With the pictures omitted, set down exactly the lines from the one that contains "U1 pin OUT: 5V -> VFB" through the last line of the data.

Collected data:
##########

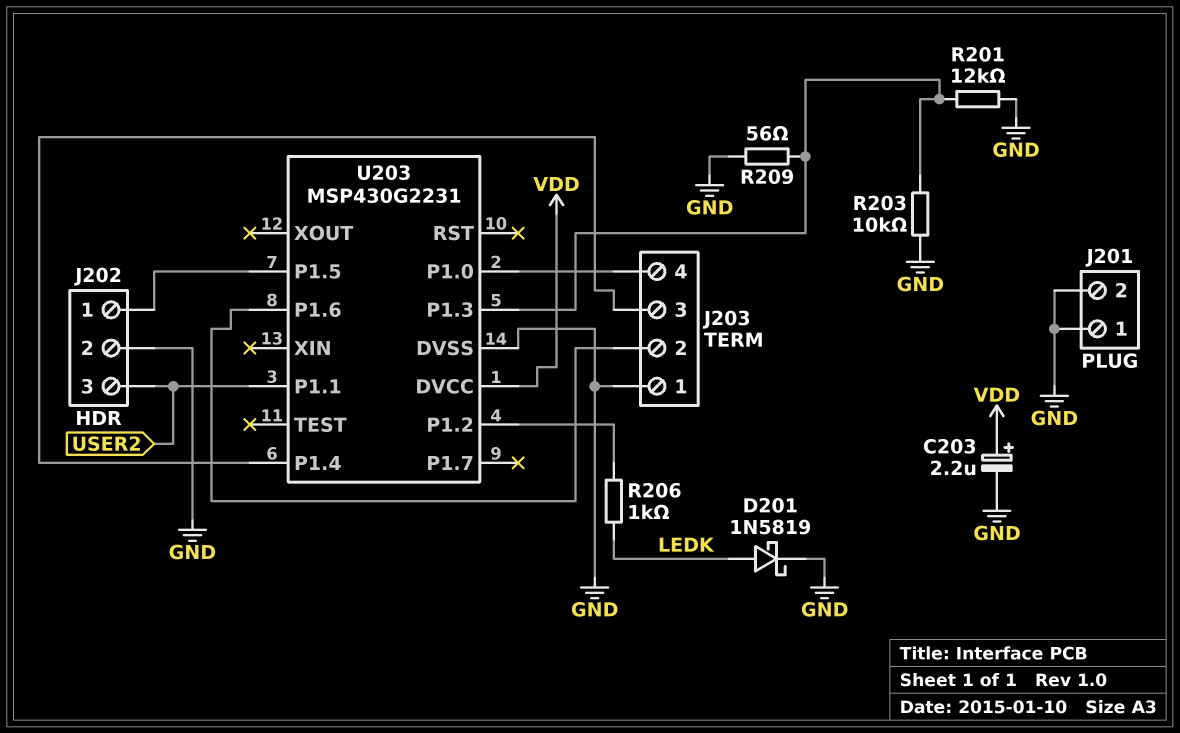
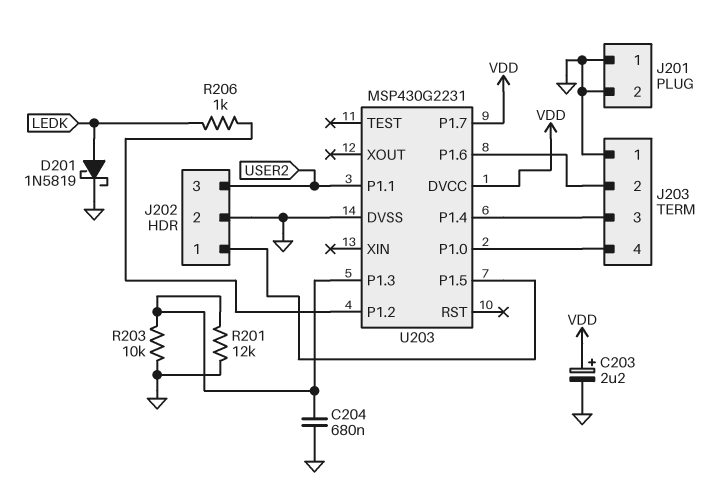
C204: none -> 680nF (GND, U203/P1.3)
R209: 56 (GND, U203/P1.3) -> none
U203 pin P1.7: none -> VDD

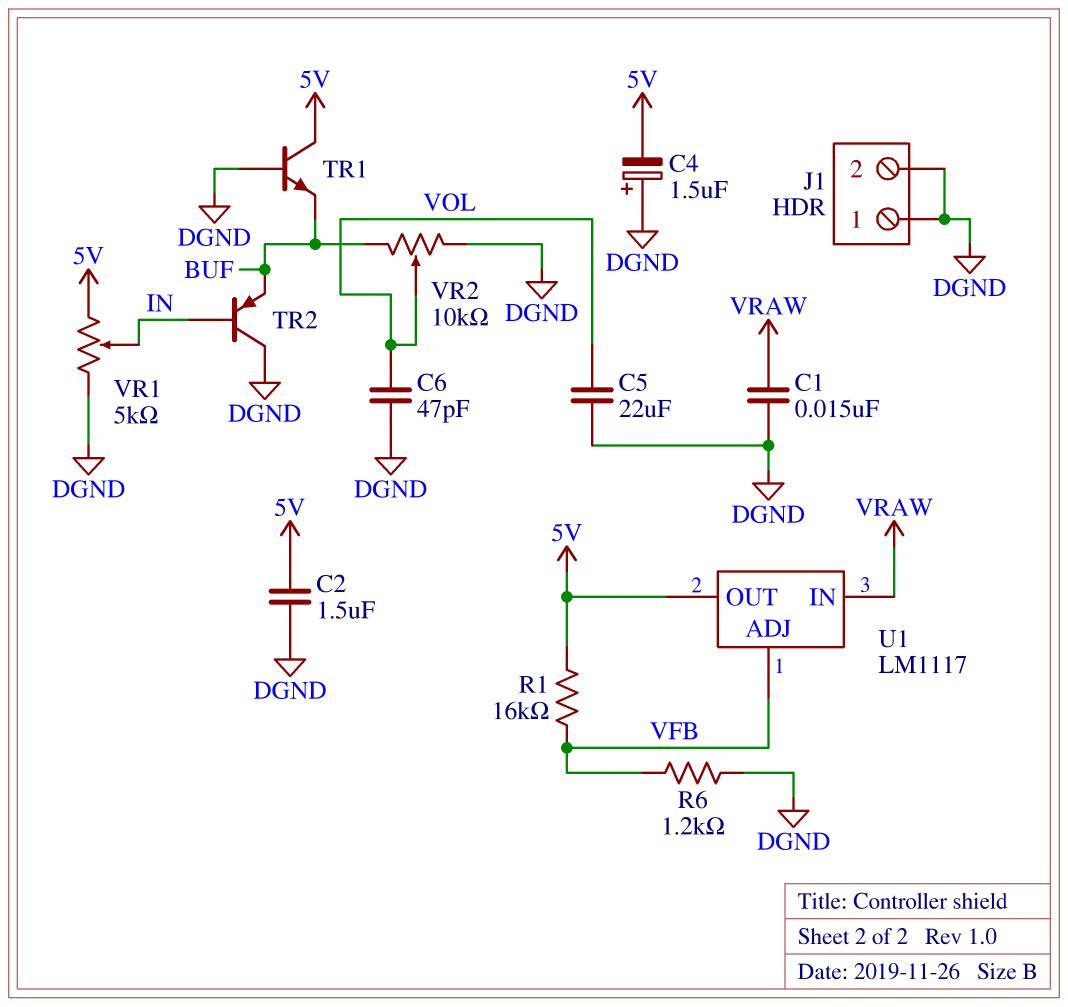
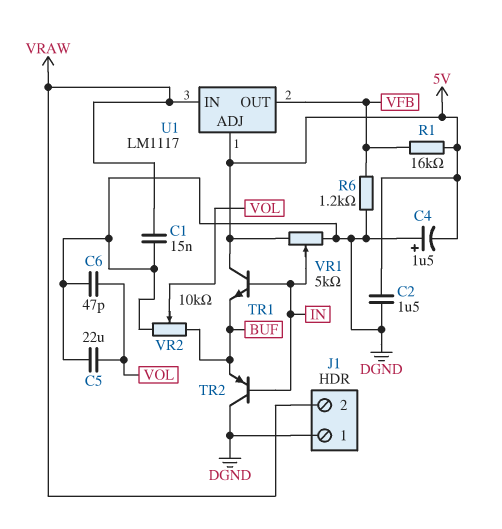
J1 pin 2: DGND -> VRAW
TR1: NPN (B DGND, C 5V, E BUF) -> NPN (B IN, C 5V, E BUF)
U1 pin ADJ: VFB -> 5V
U1 pin OUT: 5V -> VFB

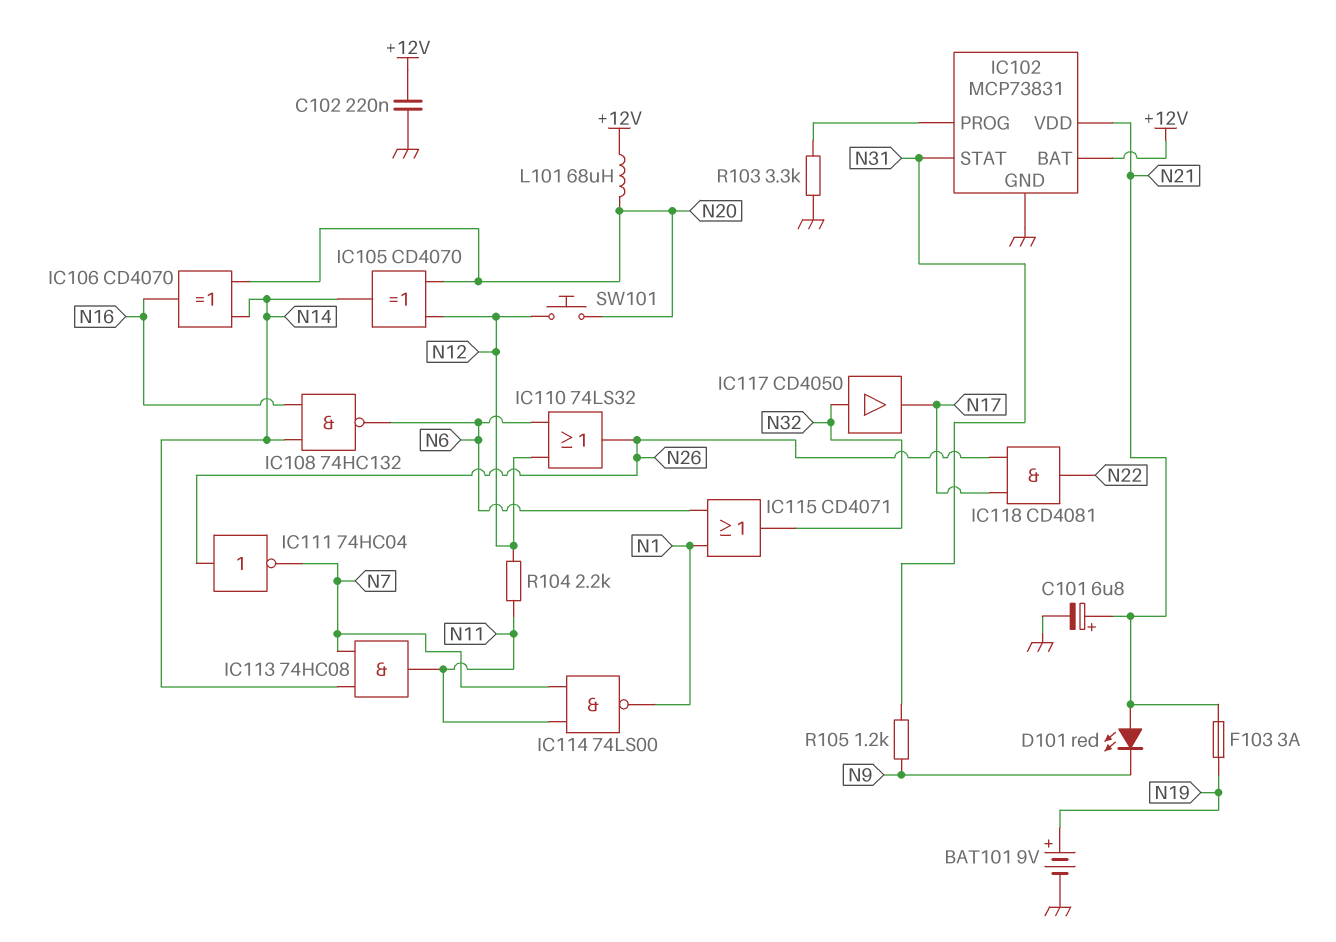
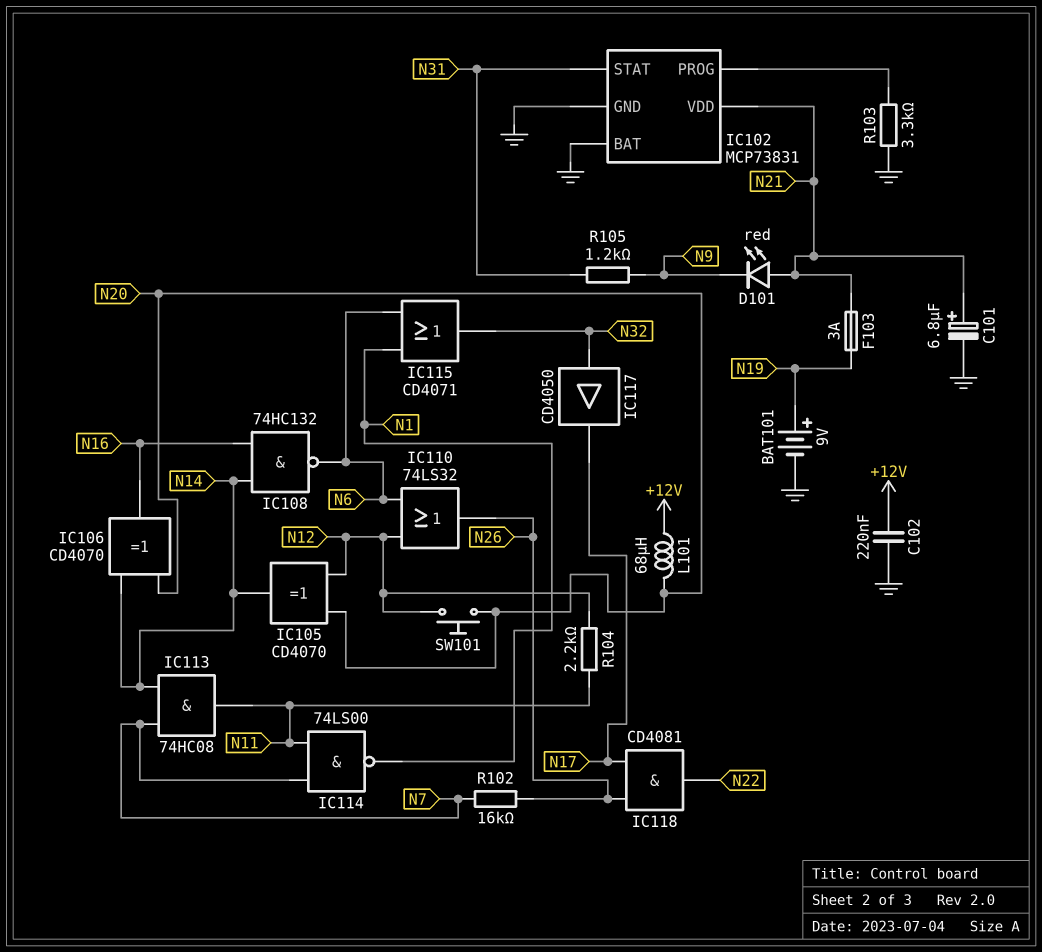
IC102 pin BAT: +12V -> GND
IC111: NOT 74HC04 (in N26, out N7) -> none
R102: none -> 16k (N7, N26)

##########

| Your solution |
U1 pin OUT: 5V -> VFB

IC102 pin BAT: +12V -> GND
IC111: NOT 74HC04 (in N26, out N7) -> none
R102: none -> 16k (N7, N26)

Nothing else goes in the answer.